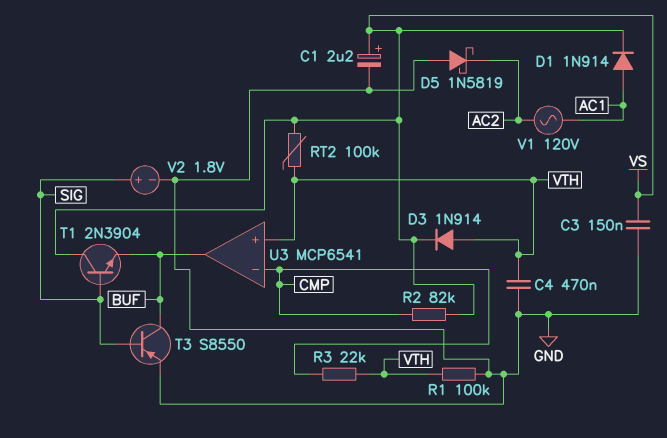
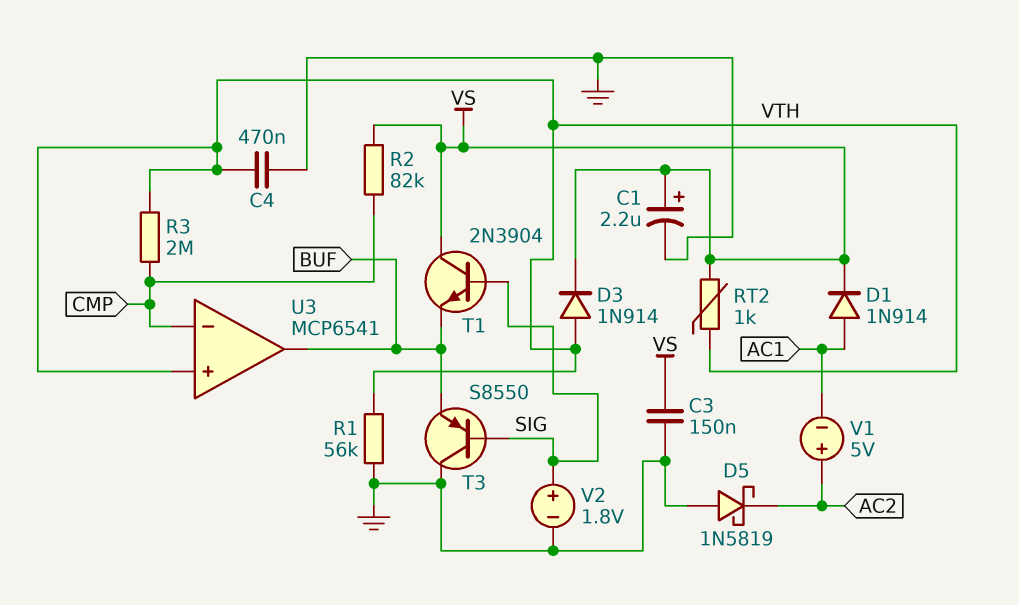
R1: 100k (GND, VTH) -> 56k (GND, VTH)
R3: 22k (CMP, VTH) -> 2M (CMP, VTH)
RT2: 100k (VS, VTH) -> 1k (VS, VTH)
T3: PNP S8550 (B SIG, C BUF, E GND) -> PNP S8550 (B SIG, C GND, E BUF)
V1: AC 120V (AC1, AC2) -> 5V (plus AC2, minus AC1)

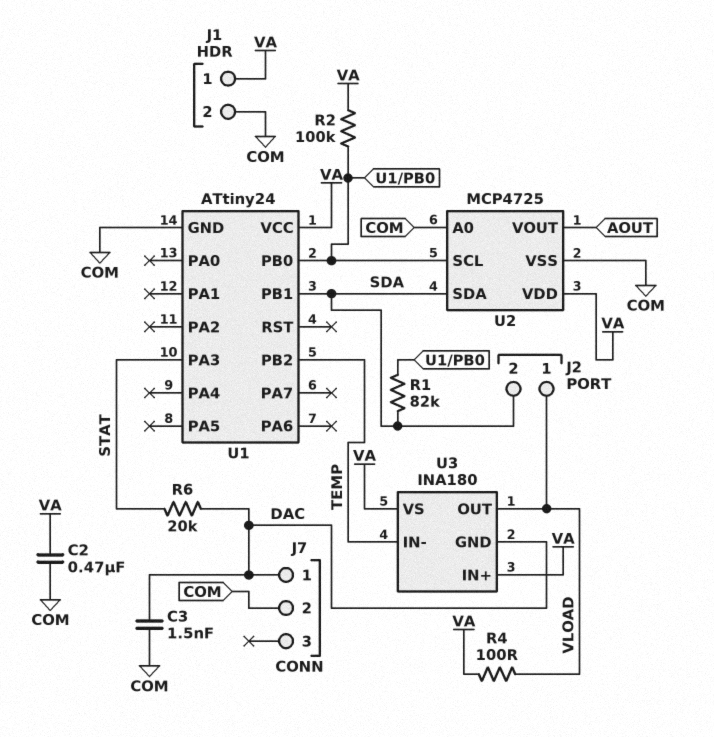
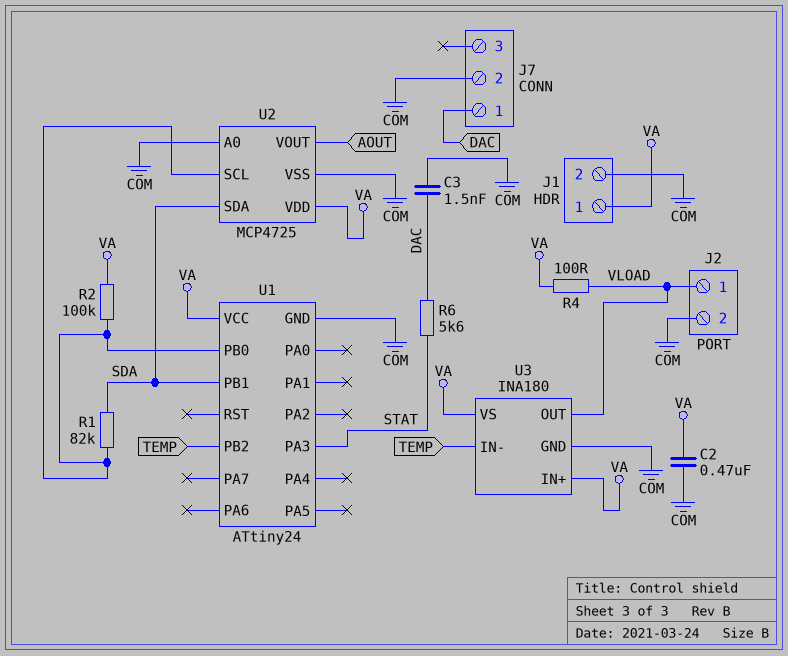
J2 pin 2: SDA -> COM
R6: 20k (DAC, STAT) -> 5.6k (DAC, STAT)
U3 pin GND: DAC -> COM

□ □ □

▶ _Your task_: Write out again only the lines from the line that contains "T3: PNP S8550" through the last line of the records, both ends included, without any of the pictures.

▶ _Exercise output_:
T3: PNP S8550 (B SIG, C BUF, E GND) -> PNP S8550 (B SIG, C GND, E BUF)
V1: AC 120V (AC1, AC2) -> 5V (plus AC2, minus AC1)

J2 pin 2: SDA -> COM
R6: 20k (DAC, STAT) -> 5.6k (DAC, STAT)
U3 pin GND: DAC -> COM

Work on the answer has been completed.